(Records for the exercise)

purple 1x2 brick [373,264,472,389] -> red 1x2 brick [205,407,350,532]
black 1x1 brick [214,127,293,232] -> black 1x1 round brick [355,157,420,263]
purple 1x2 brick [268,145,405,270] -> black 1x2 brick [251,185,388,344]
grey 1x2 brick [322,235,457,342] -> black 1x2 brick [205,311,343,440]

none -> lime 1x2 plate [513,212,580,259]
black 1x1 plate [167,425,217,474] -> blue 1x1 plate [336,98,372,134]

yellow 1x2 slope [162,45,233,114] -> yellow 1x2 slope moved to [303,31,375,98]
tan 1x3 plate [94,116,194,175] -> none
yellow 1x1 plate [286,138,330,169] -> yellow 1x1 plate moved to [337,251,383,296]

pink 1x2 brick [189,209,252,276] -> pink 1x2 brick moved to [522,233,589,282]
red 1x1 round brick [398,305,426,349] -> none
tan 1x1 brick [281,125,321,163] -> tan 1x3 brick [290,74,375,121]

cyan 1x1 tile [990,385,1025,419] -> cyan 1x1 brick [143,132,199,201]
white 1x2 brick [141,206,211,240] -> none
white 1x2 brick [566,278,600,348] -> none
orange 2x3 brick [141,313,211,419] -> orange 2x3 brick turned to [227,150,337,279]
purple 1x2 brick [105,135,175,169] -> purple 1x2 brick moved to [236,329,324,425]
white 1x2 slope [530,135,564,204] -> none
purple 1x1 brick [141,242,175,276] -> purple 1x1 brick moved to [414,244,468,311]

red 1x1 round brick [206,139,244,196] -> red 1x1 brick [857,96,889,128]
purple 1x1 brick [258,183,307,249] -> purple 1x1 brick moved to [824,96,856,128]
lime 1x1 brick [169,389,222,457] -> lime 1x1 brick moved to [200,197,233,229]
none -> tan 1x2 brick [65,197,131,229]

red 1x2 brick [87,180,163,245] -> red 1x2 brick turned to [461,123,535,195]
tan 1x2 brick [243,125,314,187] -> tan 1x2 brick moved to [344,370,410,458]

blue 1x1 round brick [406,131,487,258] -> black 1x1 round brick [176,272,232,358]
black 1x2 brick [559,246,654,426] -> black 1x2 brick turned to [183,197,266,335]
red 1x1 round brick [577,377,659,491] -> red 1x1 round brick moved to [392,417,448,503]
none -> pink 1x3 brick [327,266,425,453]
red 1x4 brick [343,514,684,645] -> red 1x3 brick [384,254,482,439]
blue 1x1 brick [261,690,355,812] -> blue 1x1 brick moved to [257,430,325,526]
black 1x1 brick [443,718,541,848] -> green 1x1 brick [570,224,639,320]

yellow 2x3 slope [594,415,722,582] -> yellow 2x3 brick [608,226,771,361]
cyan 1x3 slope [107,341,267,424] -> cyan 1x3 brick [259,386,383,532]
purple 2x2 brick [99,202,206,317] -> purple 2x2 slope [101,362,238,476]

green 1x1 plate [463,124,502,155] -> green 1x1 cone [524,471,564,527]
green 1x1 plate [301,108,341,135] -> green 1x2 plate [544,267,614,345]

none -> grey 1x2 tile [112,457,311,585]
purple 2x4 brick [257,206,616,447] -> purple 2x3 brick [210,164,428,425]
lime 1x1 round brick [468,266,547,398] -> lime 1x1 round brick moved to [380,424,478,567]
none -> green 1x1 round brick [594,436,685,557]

(End Records for the exercise)

### Work instruction:
Would you return each entry exactly as it reads?

### Task answer:
purple 1x2 brick [373,264,472,389] -> red 1x2 brick [205,407,350,532]
black 1x1 brick [214,127,293,232] -> black 1x1 round brick [355,157,420,263]
purple 1x2 brick [268,145,405,270] -> black 1x2 brick [251,185,388,344]
grey 1x2 brick [322,235,457,342] -> black 1x2 brick [205,311,343,440]

none -> lime 1x2 plate [513,212,580,259]
black 1x1 plate [167,425,217,474] -> blue 1x1 plate [336,98,372,134]

yellow 1x2 slope [162,45,233,114] -> yellow 1x2 slope moved to [303,31,375,98]
tan 1x3 plate [94,116,194,175] -> none
yellow 1x1 plate [286,138,330,169] -> yellow 1x1 plate moved to [337,251,383,296]

pink 1x2 brick [189,209,252,276] -> pink 1x2 brick moved to [522,233,589,282]
red 1x1 round brick [398,305,426,349] -> none
tan 1x1 brick [281,125,321,163] -> tan 1x3 brick [290,74,375,121]

cyan 1x1 tile [990,385,1025,419] -> cyan 1x1 brick [143,132,199,201]
white 1x2 brick [141,206,211,240] -> none
white 1x2 brick [566,278,600,348] -> none
orange 2x3 brick [141,313,211,419] -> orange 2x3 brick turned to [227,150,337,279]
purple 1x2 brick [105,135,175,169] -> purple 1x2 brick moved to [236,329,324,425]
white 1x2 slope [530,135,564,204] -> none
purple 1x1 brick [141,242,175,276] -> purple 1x1 brick moved to [414,244,468,311]

red 1x1 round brick [206,139,244,196] -> red 1x1 brick [857,96,889,128]
purple 1x1 brick [258,183,307,249] -> purple 1x1 brick moved to [824,96,856,128]
lime 1x1 brick [169,389,222,457] -> lime 1x1 brick moved to [200,197,233,229]
none -> tan 1x2 brick [65,197,131,229]

red 1x2 brick [87,180,163,245] -> red 1x2 brick turned to [461,123,535,195]
tan 1x2 brick [243,125,314,187] -> tan 1x2 brick moved to [344,370,410,458]

blue 1x1 round brick [406,131,487,258] -> black 1x1 round brick [176,272,232,358]
black 1x2 brick [559,246,654,426] -> black 1x2 brick turned to [183,197,266,335]
red 1x1 round brick [577,377,659,491] -> red 1x1 round brick moved to [392,417,448,503]
none -> pink 1x3 brick [327,266,425,453]
red 1x4 brick [343,514,684,645] -> red 1x3 brick [384,254,482,439]
blue 1x1 brick [261,690,355,812] -> blue 1x1 brick moved to [257,430,325,526]
black 1x1 brick [443,718,541,848] -> green 1x1 brick [570,224,639,320]

yellow 2x3 slope [594,415,722,582] -> yellow 2x3 brick [608,226,771,361]
cyan 1x3 slope [107,341,267,424] -> cyan 1x3 brick [259,386,383,532]
purple 2x2 brick [99,202,206,317] -> purple 2x2 slope [101,362,238,476]

green 1x1 plate [463,124,502,155] -> green 1x1 cone [524,471,564,527]
green 1x1 plate [301,108,341,135] -> green 1x2 plate [544,267,614,345]

none -> grey 1x2 tile [112,457,311,585]
purple 2x4 brick [257,206,616,447] -> purple 2x3 brick [210,164,428,425]
lime 1x1 round brick [468,266,547,398] -> lime 1x1 round brick moved to [380,424,478,567]
none -> green 1x1 round brick [594,436,685,557]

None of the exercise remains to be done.